◆ MATERIAL FOR THIS EXERCISE

- - - - -

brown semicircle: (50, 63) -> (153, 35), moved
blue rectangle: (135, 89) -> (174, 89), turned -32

- - - - -

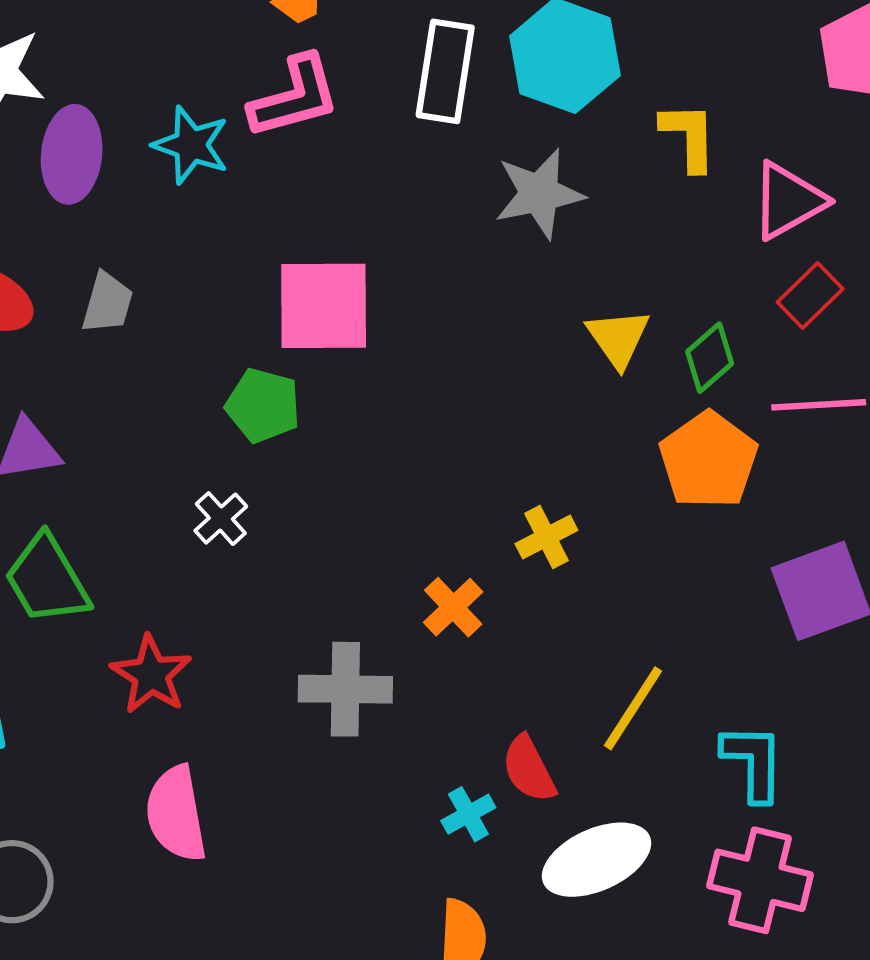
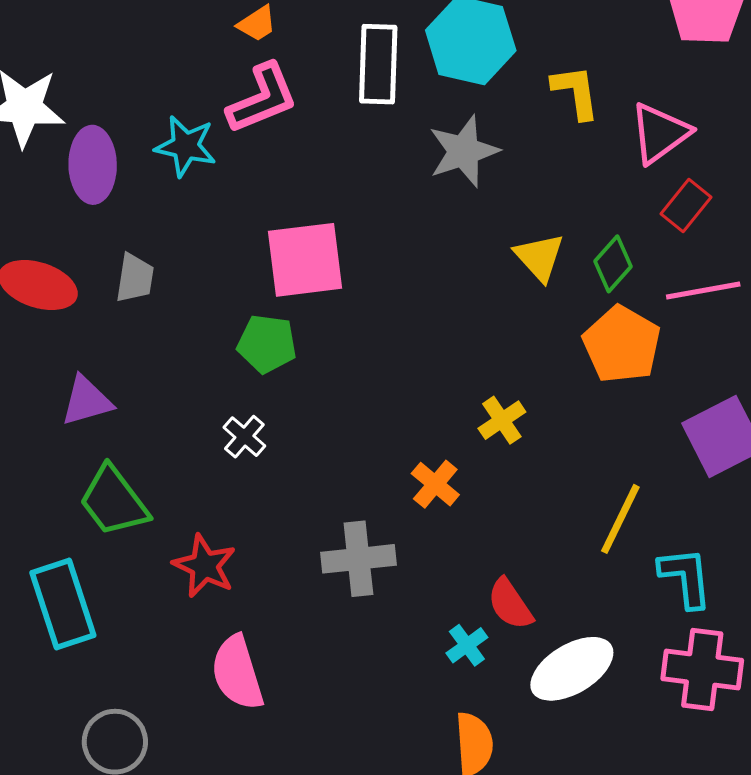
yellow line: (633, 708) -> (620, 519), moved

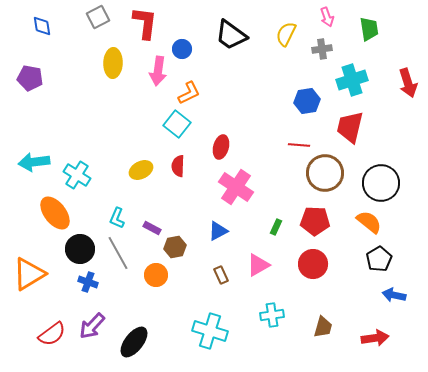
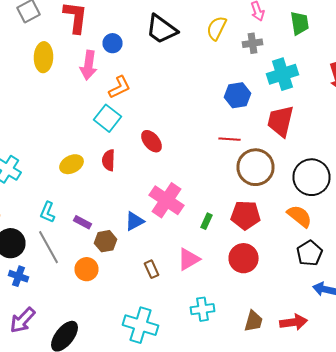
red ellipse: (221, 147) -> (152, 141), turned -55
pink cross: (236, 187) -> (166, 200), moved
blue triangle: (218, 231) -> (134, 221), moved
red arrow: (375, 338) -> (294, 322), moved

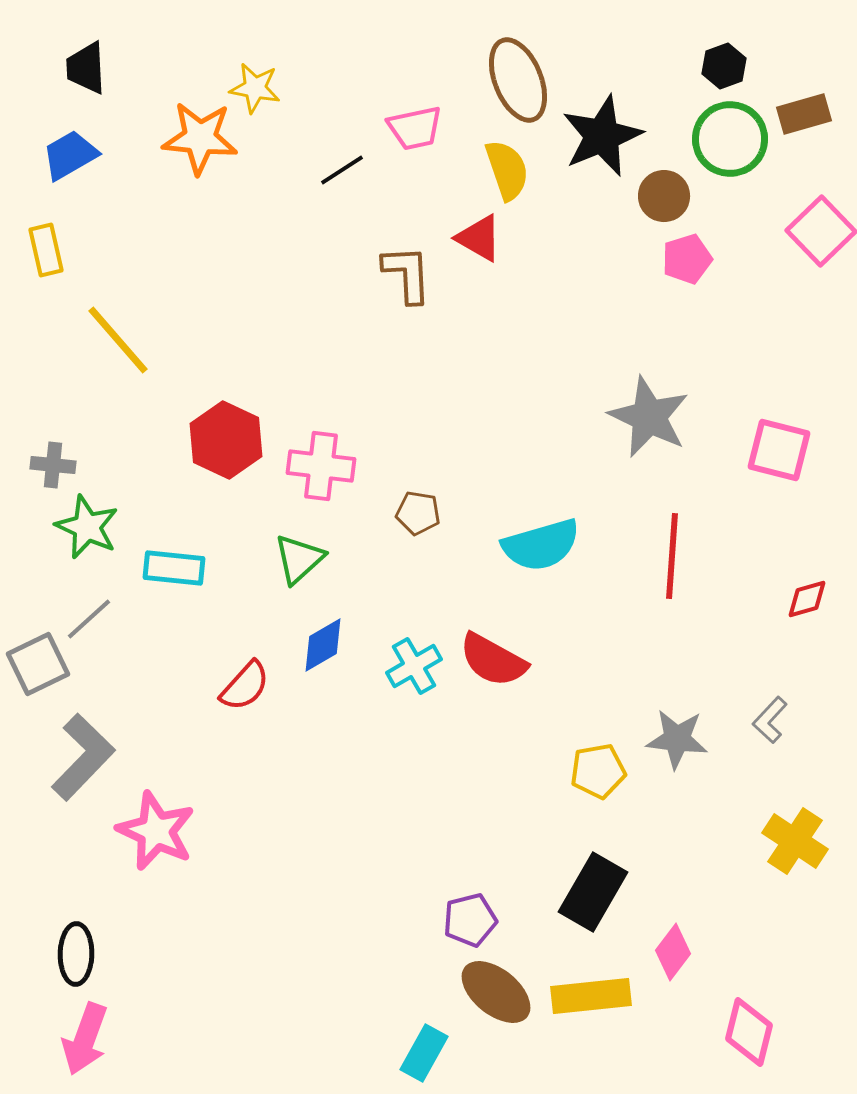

- - - - -

◆ EXERCISE PROMPT
The expected answer is an exact copy of the lines above, beginning at the line with "brown semicircle: (50, 63)" and ending at the line with "blue rectangle: (135, 89)", with both ends in.

◆ SOLUTION FOR THIS TASK
brown semicircle: (50, 63) -> (153, 35), moved
blue rectangle: (135, 89) -> (174, 89), turned -32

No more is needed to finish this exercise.